- **Work request**
Please report how many lines in the records below contain the word "risome", and give nothing else.

[Spatial reasoning data]

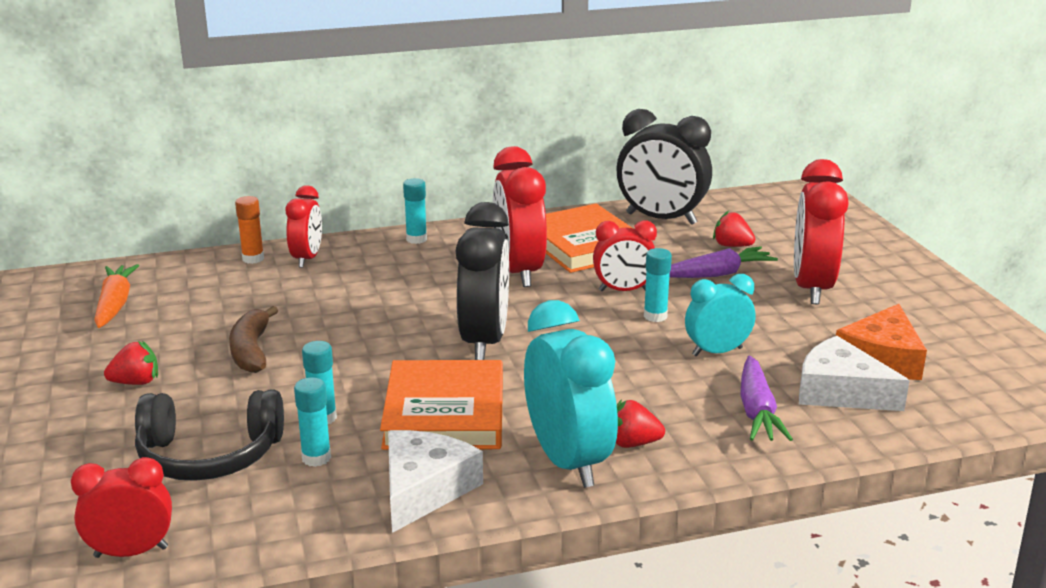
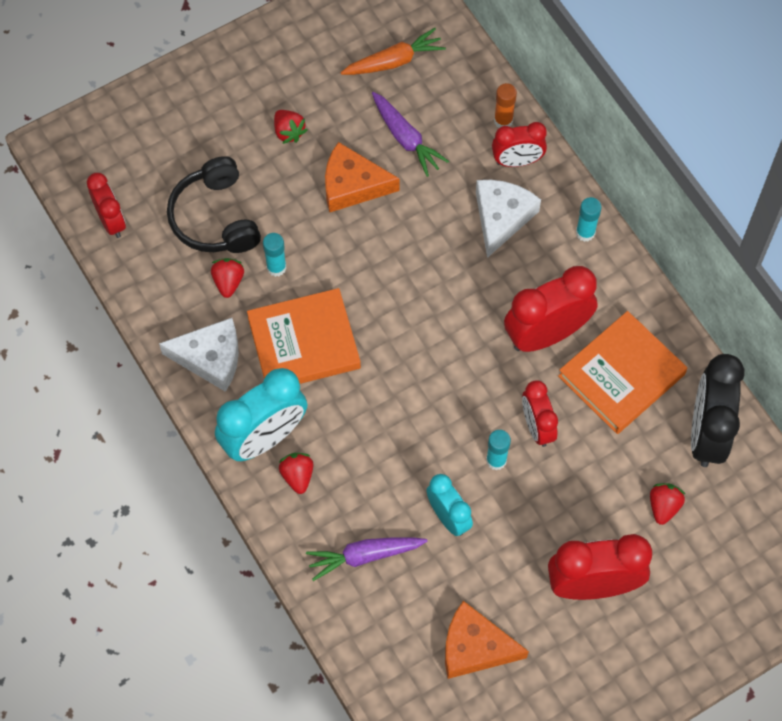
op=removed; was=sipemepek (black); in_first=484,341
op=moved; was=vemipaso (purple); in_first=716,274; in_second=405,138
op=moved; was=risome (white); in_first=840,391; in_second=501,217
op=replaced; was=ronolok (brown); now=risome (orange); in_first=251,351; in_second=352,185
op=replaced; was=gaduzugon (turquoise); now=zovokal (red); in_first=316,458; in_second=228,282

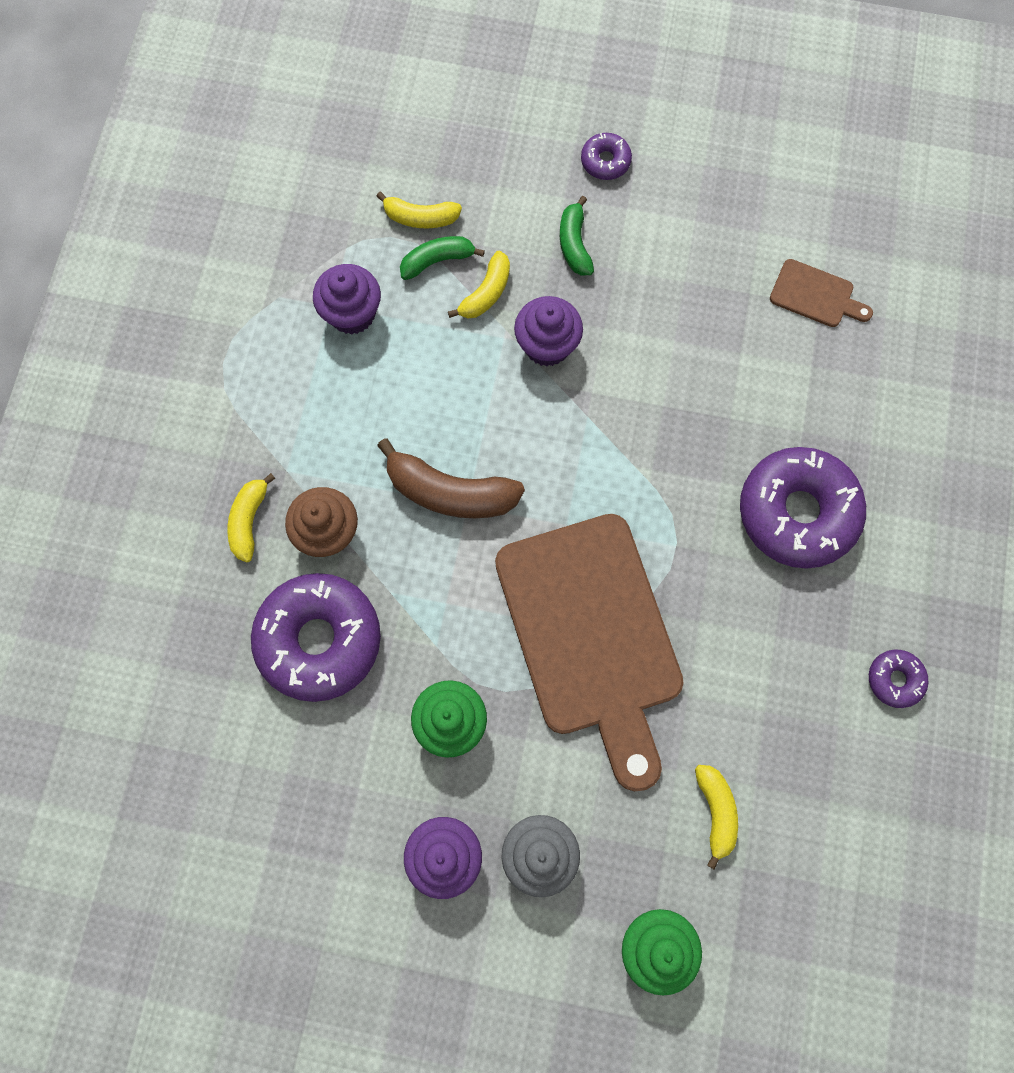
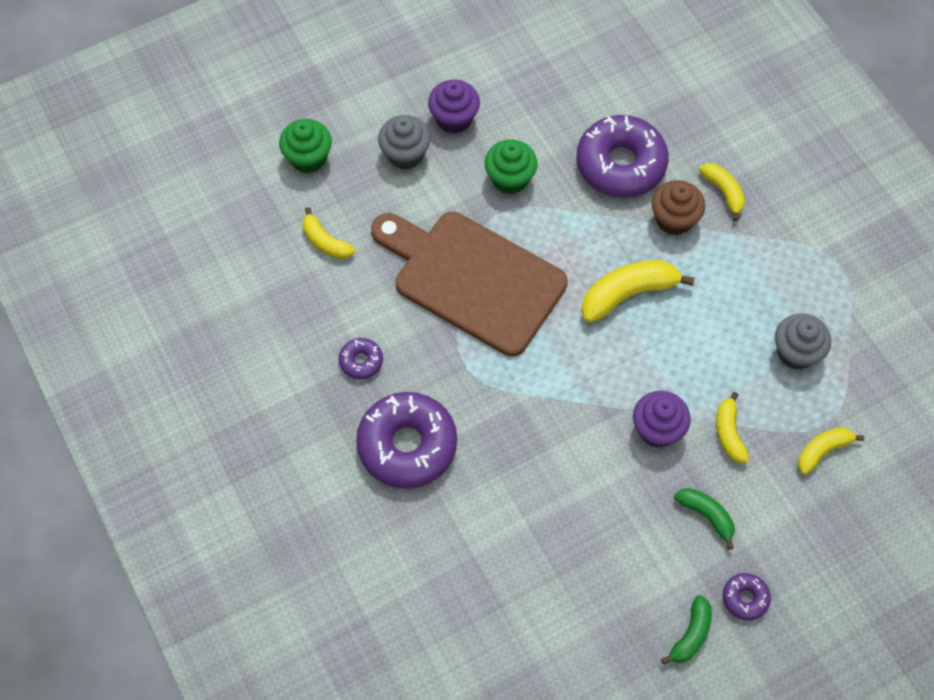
op=removed; was=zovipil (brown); in_first=815,295
op=moved; was=ronolok (green); in_first=437,261; in_second=691,635
op=moved; was=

- **Worked solution**
2